** Begin **

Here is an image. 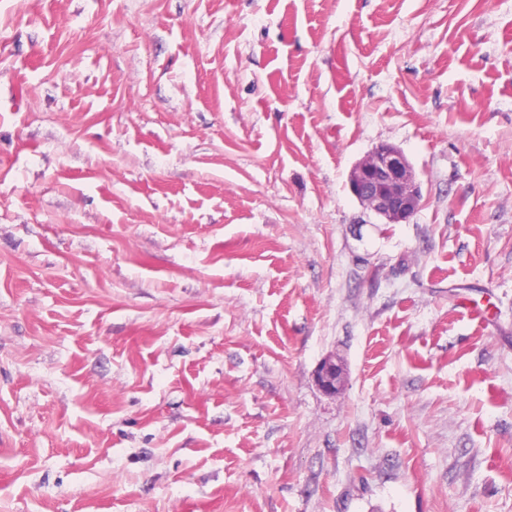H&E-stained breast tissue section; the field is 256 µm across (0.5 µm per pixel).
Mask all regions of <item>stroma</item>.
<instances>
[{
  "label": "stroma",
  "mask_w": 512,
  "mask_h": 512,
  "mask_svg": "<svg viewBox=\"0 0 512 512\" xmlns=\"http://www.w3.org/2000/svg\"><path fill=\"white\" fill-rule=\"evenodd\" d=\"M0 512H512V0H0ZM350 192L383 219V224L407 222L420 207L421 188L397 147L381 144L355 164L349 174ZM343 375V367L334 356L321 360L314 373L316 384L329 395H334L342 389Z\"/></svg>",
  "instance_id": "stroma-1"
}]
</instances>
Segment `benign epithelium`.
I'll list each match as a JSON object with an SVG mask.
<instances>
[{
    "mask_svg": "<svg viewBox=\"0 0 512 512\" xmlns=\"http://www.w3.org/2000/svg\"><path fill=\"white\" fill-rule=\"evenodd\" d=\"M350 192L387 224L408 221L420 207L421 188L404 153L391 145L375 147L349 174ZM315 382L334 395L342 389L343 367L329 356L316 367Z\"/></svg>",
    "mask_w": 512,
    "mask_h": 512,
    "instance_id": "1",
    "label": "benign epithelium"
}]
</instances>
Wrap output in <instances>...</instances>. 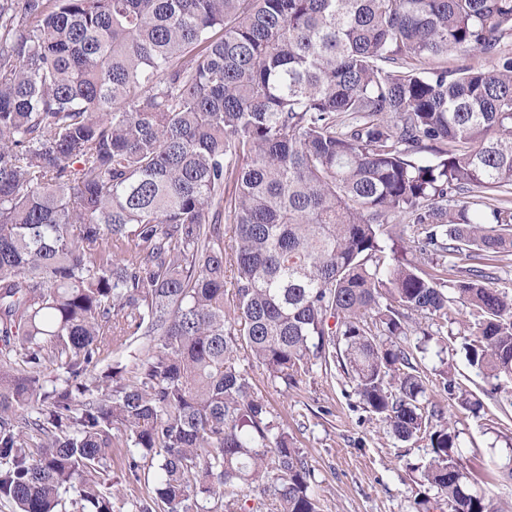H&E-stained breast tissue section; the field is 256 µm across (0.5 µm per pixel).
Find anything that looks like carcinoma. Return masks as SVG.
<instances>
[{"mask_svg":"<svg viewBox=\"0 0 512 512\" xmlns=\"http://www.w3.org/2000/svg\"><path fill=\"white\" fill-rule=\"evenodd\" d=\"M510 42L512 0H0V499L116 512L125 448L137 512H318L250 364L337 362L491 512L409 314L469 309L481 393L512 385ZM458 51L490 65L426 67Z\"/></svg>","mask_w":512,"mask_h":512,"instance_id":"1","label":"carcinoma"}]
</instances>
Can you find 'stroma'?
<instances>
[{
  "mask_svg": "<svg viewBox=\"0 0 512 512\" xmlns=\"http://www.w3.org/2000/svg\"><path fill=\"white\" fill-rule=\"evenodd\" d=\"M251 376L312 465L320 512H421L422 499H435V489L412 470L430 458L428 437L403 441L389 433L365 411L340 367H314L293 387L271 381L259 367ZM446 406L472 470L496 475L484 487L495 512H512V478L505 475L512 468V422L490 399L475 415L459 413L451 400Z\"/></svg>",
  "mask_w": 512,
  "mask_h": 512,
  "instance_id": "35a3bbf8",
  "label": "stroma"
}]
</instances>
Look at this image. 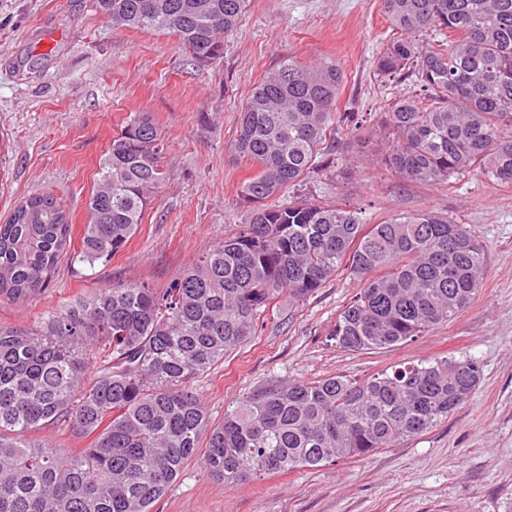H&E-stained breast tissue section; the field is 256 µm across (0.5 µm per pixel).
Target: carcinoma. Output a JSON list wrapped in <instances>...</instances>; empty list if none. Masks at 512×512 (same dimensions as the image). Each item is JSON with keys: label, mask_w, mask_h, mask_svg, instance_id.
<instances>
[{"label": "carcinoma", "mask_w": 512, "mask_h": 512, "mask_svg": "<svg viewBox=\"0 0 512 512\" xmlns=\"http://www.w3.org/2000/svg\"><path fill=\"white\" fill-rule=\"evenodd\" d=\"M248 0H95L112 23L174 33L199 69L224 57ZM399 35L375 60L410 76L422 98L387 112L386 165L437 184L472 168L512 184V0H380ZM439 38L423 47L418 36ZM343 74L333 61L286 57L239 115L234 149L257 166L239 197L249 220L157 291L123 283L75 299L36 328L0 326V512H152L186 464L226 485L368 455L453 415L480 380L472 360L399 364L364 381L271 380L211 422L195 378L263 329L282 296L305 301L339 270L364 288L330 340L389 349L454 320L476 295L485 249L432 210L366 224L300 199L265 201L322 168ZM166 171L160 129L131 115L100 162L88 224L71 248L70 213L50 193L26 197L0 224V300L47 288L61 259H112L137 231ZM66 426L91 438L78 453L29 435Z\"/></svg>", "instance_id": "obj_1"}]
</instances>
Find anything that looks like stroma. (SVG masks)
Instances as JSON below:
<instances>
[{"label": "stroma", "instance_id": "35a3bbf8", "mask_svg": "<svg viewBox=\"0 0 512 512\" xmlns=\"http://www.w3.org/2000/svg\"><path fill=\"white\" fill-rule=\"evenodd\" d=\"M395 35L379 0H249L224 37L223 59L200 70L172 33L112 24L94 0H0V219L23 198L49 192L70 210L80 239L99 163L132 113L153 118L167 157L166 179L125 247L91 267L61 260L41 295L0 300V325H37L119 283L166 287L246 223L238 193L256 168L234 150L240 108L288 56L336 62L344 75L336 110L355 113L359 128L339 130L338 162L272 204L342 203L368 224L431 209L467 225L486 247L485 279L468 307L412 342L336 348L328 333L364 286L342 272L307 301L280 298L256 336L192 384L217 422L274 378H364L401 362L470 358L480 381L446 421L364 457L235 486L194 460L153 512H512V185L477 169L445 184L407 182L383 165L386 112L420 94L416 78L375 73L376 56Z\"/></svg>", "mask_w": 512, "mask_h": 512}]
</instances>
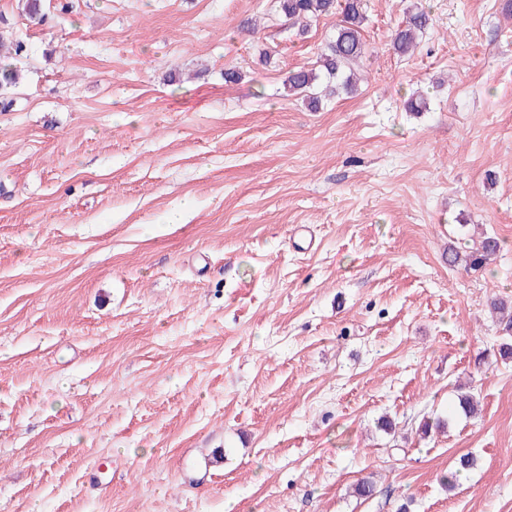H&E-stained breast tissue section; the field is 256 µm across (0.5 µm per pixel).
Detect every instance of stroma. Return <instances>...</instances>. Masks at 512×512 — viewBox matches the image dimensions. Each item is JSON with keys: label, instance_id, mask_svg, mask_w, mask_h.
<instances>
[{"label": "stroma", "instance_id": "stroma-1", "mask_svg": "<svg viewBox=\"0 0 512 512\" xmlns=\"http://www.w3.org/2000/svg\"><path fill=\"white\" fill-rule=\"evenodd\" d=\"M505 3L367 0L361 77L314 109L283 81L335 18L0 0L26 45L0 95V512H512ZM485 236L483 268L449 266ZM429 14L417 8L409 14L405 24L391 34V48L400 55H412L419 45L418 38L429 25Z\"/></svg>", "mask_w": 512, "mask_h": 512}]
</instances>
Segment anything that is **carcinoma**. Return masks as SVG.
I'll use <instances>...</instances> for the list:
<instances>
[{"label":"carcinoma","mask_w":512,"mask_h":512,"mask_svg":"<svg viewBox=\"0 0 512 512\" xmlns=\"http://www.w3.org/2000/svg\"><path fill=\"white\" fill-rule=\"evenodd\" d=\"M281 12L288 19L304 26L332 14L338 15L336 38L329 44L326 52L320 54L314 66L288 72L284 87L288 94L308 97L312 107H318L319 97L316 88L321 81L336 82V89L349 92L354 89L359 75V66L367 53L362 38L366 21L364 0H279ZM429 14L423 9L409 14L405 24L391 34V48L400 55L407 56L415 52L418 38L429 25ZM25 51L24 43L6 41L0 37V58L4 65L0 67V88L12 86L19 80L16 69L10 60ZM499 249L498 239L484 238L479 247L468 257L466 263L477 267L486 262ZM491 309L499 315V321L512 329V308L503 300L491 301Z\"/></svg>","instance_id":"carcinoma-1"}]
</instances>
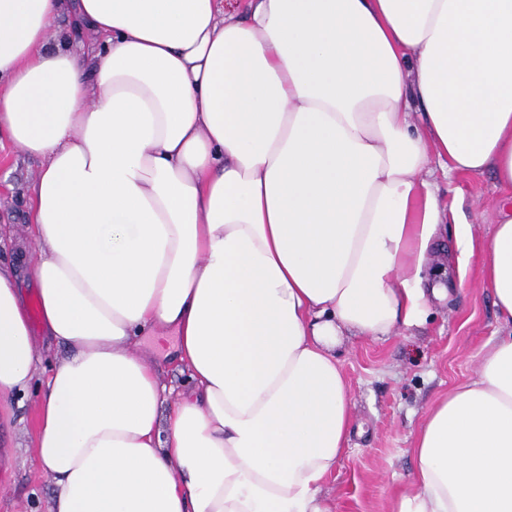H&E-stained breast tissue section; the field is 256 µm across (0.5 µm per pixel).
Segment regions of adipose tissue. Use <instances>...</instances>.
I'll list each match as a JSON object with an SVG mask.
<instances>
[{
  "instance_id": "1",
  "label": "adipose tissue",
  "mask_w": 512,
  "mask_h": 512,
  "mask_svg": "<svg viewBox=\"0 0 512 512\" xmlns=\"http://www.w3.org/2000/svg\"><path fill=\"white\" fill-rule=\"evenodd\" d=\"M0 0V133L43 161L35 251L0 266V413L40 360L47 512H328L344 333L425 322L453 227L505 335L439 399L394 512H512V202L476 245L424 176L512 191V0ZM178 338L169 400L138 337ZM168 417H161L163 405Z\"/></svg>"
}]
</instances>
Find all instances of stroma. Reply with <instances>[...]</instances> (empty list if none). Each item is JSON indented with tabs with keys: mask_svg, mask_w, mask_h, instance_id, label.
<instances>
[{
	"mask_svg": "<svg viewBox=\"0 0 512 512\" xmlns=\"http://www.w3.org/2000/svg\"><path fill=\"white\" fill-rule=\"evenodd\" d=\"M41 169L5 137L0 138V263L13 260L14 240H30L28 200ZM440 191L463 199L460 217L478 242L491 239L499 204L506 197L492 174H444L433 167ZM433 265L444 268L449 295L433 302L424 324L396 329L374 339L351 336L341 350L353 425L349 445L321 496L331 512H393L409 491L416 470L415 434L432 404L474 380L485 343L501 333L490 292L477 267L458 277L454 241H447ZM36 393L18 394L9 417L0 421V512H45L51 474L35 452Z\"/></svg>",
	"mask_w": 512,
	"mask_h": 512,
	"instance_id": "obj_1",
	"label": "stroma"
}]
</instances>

** End **
** Begin **

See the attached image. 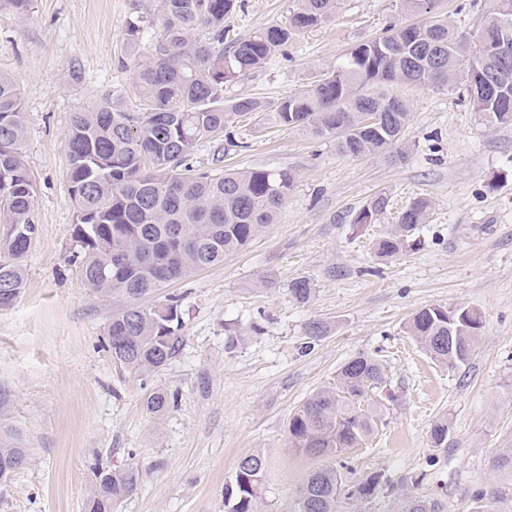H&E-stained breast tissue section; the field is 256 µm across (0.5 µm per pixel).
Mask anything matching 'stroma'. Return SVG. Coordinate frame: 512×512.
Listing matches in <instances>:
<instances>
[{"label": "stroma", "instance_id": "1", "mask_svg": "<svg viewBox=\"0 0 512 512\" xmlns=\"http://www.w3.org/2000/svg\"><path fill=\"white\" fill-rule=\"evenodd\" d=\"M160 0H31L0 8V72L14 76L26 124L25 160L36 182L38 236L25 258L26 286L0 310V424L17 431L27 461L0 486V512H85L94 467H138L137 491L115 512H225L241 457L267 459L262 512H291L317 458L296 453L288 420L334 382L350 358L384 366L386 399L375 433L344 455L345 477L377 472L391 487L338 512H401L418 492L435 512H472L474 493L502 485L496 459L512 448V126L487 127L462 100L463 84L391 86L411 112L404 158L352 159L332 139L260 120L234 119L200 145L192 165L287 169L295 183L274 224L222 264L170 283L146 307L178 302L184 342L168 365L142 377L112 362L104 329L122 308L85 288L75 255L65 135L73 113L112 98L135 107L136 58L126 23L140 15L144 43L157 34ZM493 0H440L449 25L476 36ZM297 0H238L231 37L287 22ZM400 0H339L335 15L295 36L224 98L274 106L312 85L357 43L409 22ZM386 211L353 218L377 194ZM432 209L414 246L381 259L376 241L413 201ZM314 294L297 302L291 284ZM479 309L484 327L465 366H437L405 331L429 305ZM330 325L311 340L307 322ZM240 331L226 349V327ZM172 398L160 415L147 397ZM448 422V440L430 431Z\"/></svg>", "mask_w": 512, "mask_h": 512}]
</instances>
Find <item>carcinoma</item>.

** End **
** Begin **

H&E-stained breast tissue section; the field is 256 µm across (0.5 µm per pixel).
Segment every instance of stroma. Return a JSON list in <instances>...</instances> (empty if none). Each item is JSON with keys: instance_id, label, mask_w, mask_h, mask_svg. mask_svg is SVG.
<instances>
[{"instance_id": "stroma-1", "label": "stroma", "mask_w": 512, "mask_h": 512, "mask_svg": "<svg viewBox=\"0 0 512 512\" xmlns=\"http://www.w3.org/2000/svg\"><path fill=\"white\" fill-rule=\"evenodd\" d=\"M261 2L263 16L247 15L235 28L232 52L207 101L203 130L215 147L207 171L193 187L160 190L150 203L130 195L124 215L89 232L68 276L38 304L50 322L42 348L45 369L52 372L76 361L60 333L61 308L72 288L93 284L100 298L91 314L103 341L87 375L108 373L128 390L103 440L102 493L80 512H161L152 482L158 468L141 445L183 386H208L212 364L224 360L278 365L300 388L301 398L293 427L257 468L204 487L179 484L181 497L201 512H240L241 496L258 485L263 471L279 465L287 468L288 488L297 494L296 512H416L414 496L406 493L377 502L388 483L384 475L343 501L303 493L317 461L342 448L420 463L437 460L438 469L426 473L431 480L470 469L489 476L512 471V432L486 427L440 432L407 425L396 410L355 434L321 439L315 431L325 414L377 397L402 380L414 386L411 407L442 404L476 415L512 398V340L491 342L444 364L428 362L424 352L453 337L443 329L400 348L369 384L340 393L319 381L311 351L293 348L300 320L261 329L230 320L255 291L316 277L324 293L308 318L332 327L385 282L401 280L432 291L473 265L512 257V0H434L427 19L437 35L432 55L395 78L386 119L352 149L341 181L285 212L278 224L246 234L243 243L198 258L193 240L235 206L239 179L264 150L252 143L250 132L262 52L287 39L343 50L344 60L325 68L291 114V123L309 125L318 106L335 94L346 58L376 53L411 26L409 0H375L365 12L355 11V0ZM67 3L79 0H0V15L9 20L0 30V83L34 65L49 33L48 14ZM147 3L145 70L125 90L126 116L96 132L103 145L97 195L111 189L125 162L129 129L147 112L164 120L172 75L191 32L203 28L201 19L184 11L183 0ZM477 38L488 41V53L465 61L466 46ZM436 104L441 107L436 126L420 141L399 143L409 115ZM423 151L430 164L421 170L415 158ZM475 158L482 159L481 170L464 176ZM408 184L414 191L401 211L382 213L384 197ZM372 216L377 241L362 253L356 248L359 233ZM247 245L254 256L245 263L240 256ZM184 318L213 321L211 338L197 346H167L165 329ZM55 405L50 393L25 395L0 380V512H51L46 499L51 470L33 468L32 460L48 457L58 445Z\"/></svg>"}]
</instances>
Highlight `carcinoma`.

** End **

*Exercise requirements*: Above is a listing; print exactly its lines from the one with "Mask anything matching" through the one with "Find <item>carcinoma</item>.", and no other lines.

*Reply*:
Mask anything matching 'stroma'. Return SVG. Coordinate frame: 512×512.
Listing matches in <instances>:
<instances>
[{"label": "stroma", "instance_id": "1", "mask_svg": "<svg viewBox=\"0 0 512 512\" xmlns=\"http://www.w3.org/2000/svg\"><path fill=\"white\" fill-rule=\"evenodd\" d=\"M160 0H31L0 8V72L14 76L26 124L25 160L36 182L38 236L25 258L26 286L0 310V424L17 431L27 461L0 486V512H85L94 467H138L137 491L115 512H225L241 457L267 459L262 512H291L317 458L296 453L288 420L334 382L350 358L384 366L386 399L375 433L344 455L345 477L377 472L391 487L338 512H401L418 492L435 512H472L474 493L502 485L496 459L512 448V126L487 127L462 100L463 84L391 86L411 112L404 158L352 159L332 139L260 120L234 119L200 145L192 165L287 169L295 183L274 224L222 264L170 283L146 307L178 302L184 342L168 365L142 377L112 362L104 329L122 308L85 288L75 255L65 135L73 113L112 98L135 107L136 58L126 23L140 15L144 43L157 34ZM493 0H440L449 25L476 36ZM297 0H238L231 37L287 22ZM400 0H339L335 15L295 36L224 98L274 106L312 85L357 43L409 22ZM386 211L353 218L377 194ZM432 209L414 246L381 259L376 241L413 201ZM314 294L297 302L291 284ZM479 309L484 327L465 366H437L405 331L429 305ZM330 325L311 340L307 322ZM240 331L226 349V327ZM172 398L160 415L147 397ZM448 422V440L430 431Z\"/></svg>", "mask_w": 512, "mask_h": 512}]
</instances>
Find <item>carcinoma</item>.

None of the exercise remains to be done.